- _Task description_
Using the line that contains "none -> yellow 1x2 slope [146,249,243,324]" as the first line and the last line of the data as the final one, give every line in that range again exactly.

** Dataset records follows **

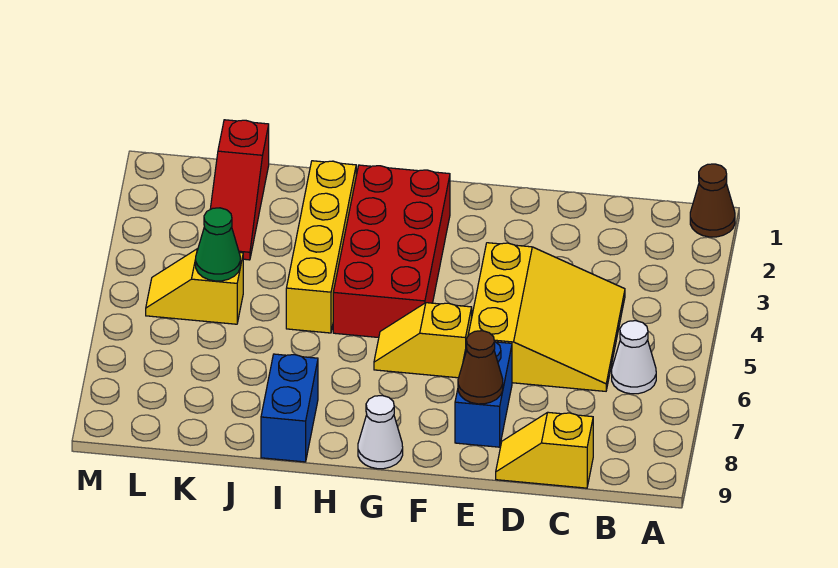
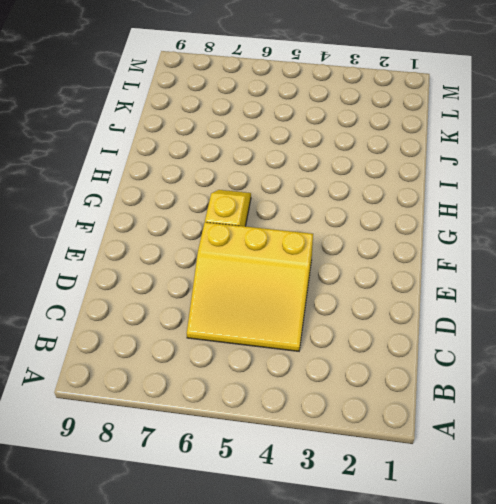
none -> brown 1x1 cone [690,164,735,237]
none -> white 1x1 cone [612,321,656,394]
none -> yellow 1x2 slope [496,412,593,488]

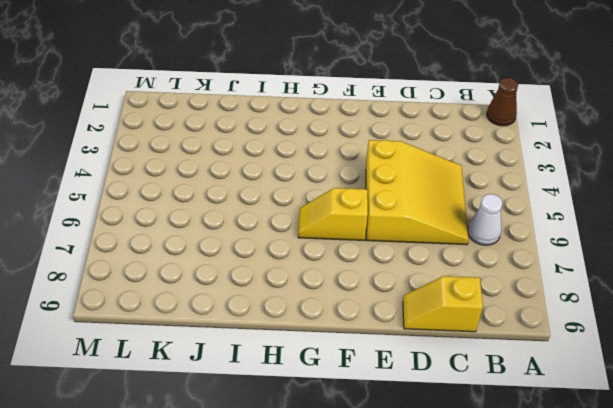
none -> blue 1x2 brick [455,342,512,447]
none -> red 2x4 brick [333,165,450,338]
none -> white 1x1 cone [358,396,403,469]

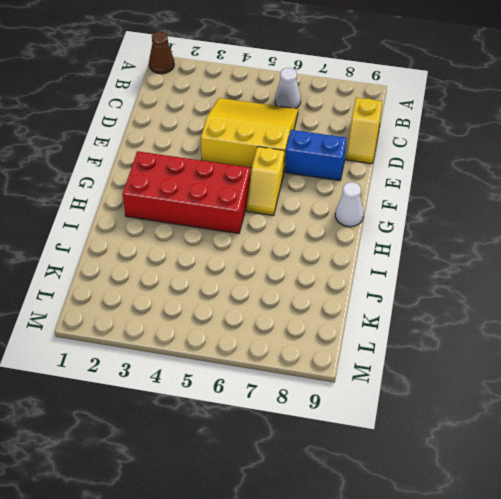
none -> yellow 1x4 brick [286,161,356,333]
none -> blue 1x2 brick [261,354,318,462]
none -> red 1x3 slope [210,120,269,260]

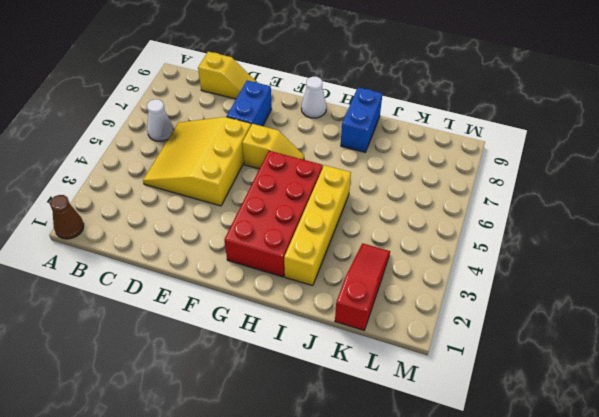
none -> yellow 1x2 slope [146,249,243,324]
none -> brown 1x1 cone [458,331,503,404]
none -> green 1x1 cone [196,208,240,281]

** End of Dataset records **

- _Exercise response_
none -> yellow 1x2 slope [146,249,243,324]
none -> brown 1x1 cone [458,331,503,404]
none -> green 1x1 cone [196,208,240,281]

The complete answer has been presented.